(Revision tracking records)
== Segment start ==
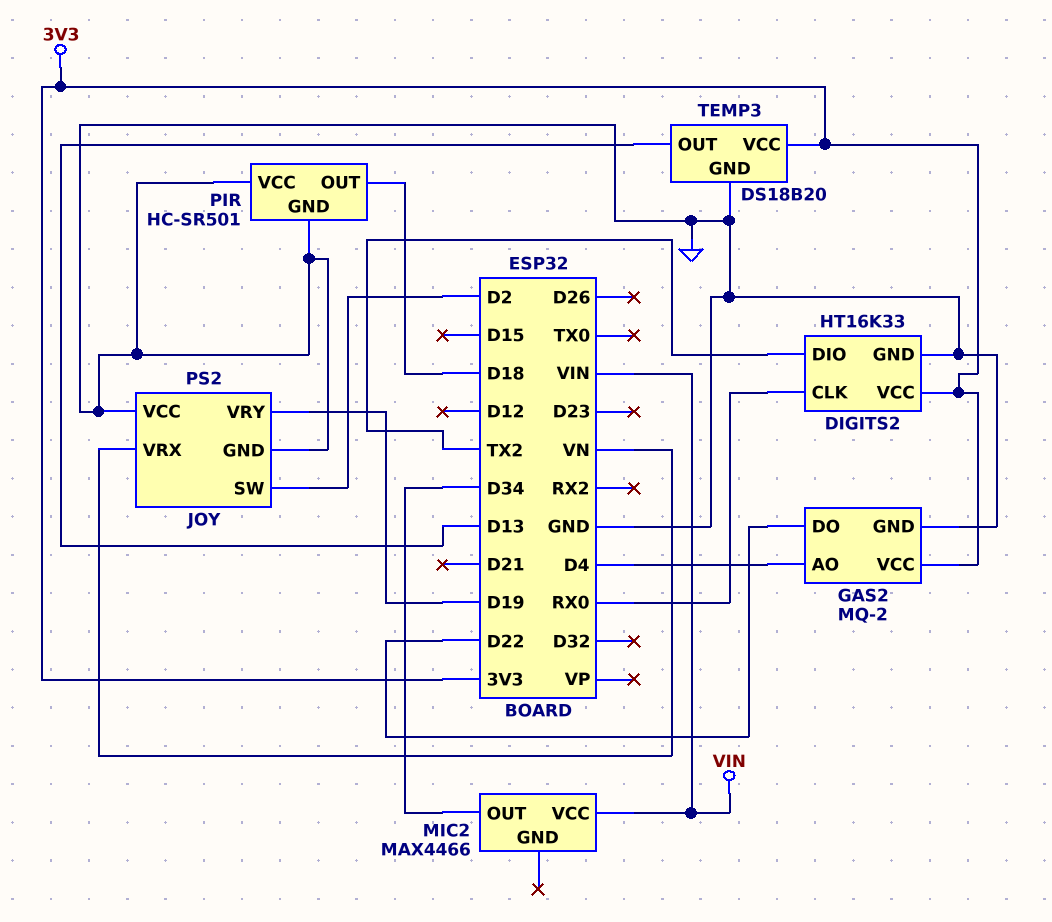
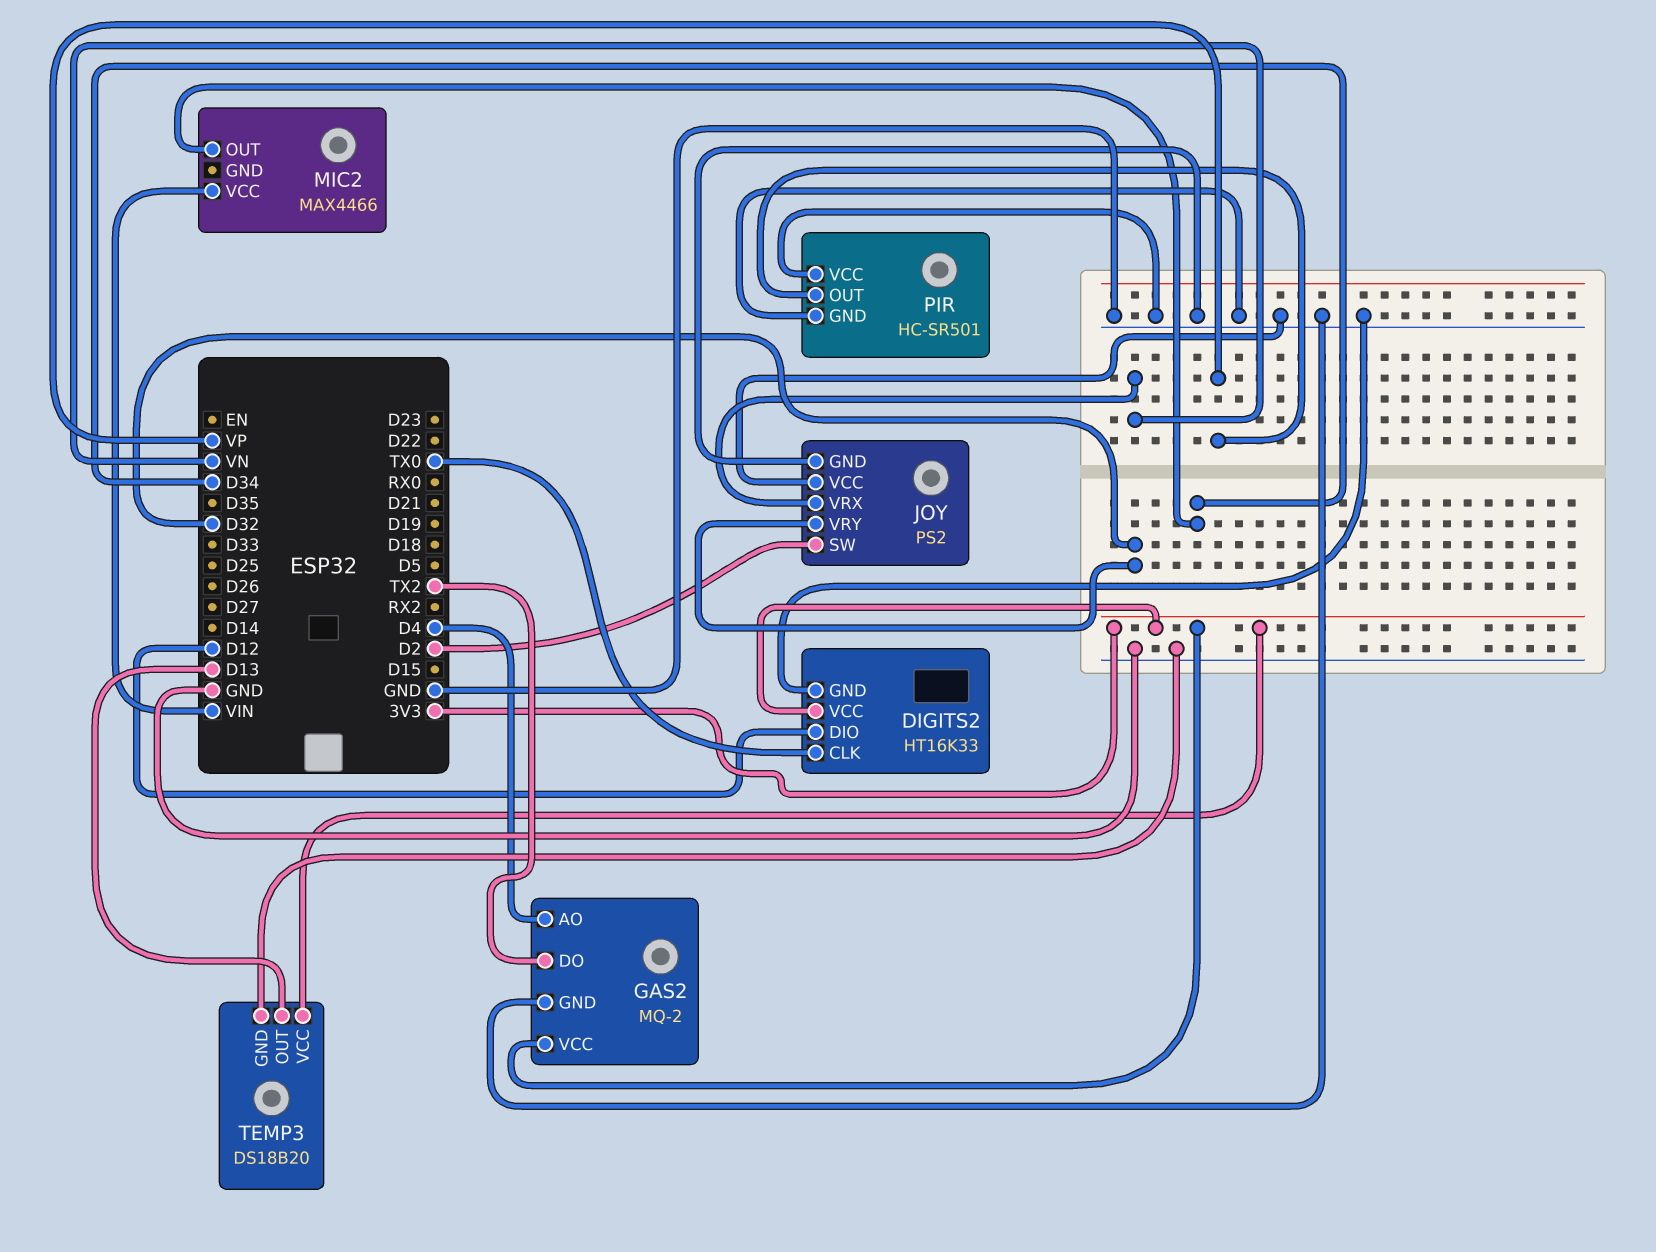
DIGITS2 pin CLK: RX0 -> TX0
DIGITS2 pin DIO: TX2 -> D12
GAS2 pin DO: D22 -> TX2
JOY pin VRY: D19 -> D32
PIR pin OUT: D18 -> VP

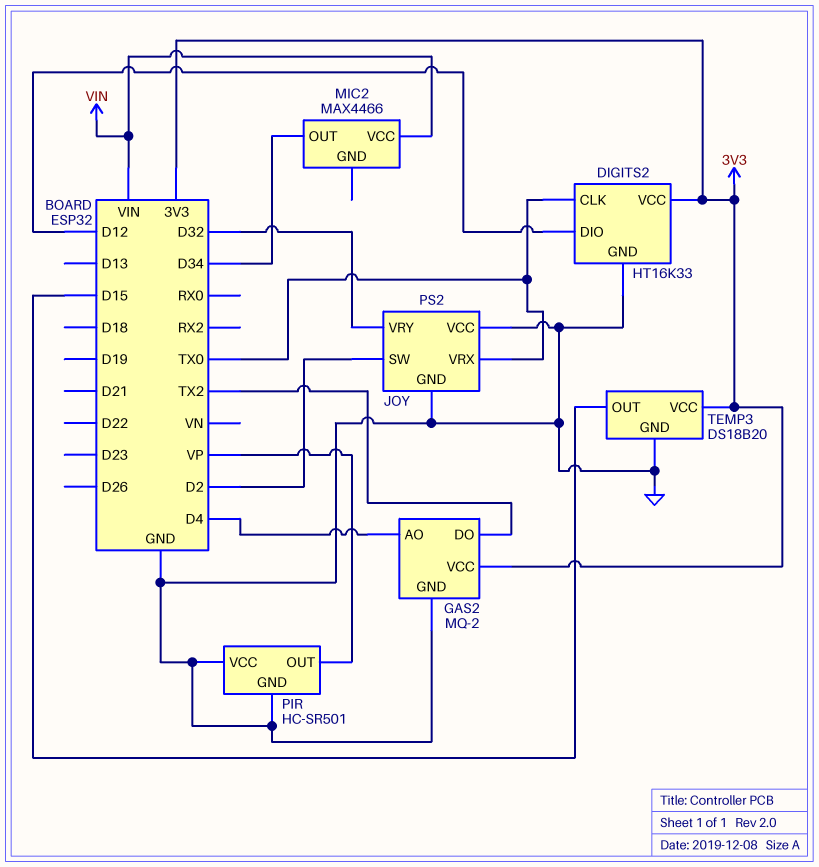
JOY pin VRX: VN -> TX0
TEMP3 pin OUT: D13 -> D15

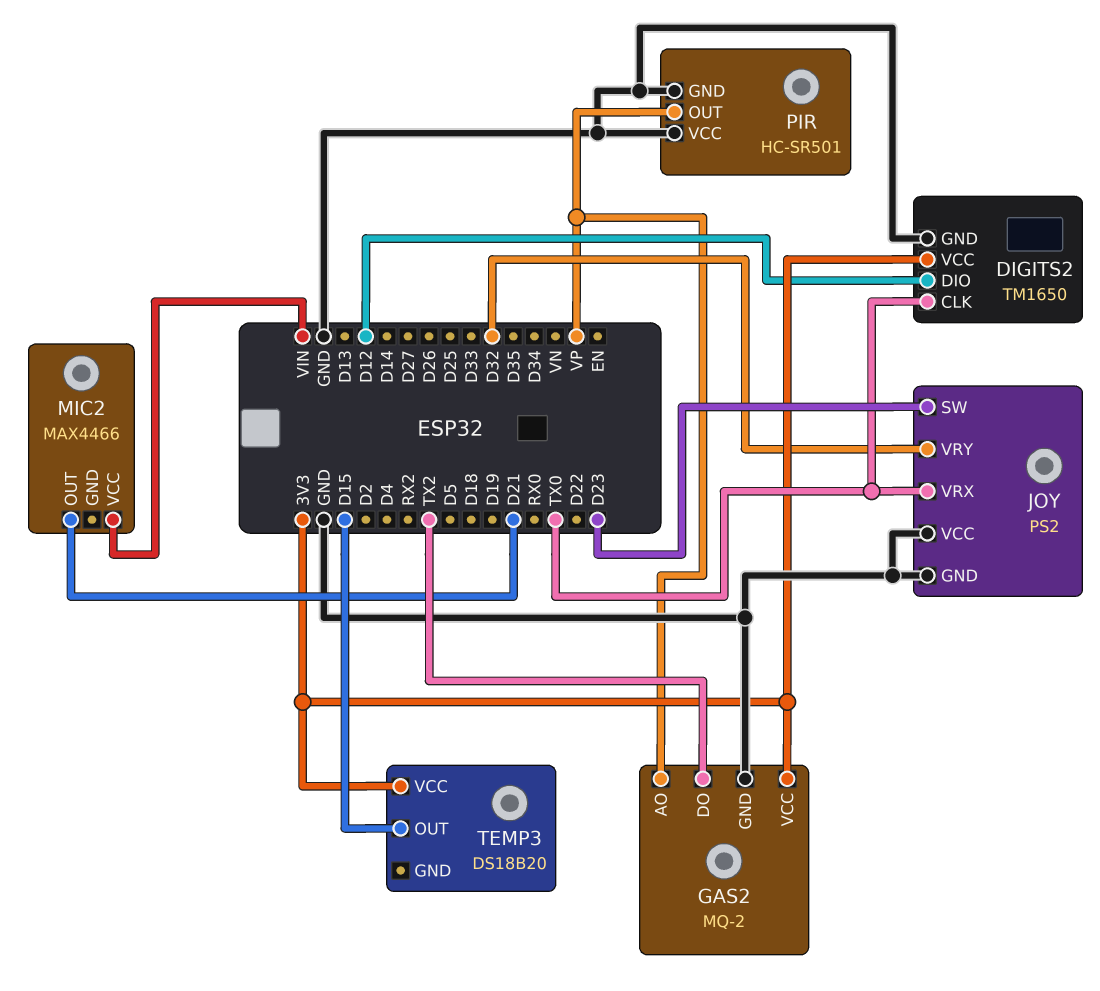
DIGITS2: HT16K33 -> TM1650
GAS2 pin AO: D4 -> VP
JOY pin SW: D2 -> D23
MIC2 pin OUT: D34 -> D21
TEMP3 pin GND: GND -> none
== Segment end ==
## What to work on
Exactly the lines from the one with "JOY pin VRX: VN -> TX0" through the end of the records are to be repeated, both ends included, and pictures are to be omitted.

## Your response
JOY pin VRX: VN -> TX0
TEMP3 pin OUT: D13 -> D15

DIGITS2: HT16K33 -> TM1650
GAS2 pin AO: D4 -> VP
JOY pin SW: D2 -> D23
MIC2 pin OUT: D34 -> D21
TEMP3 pin GND: GND -> none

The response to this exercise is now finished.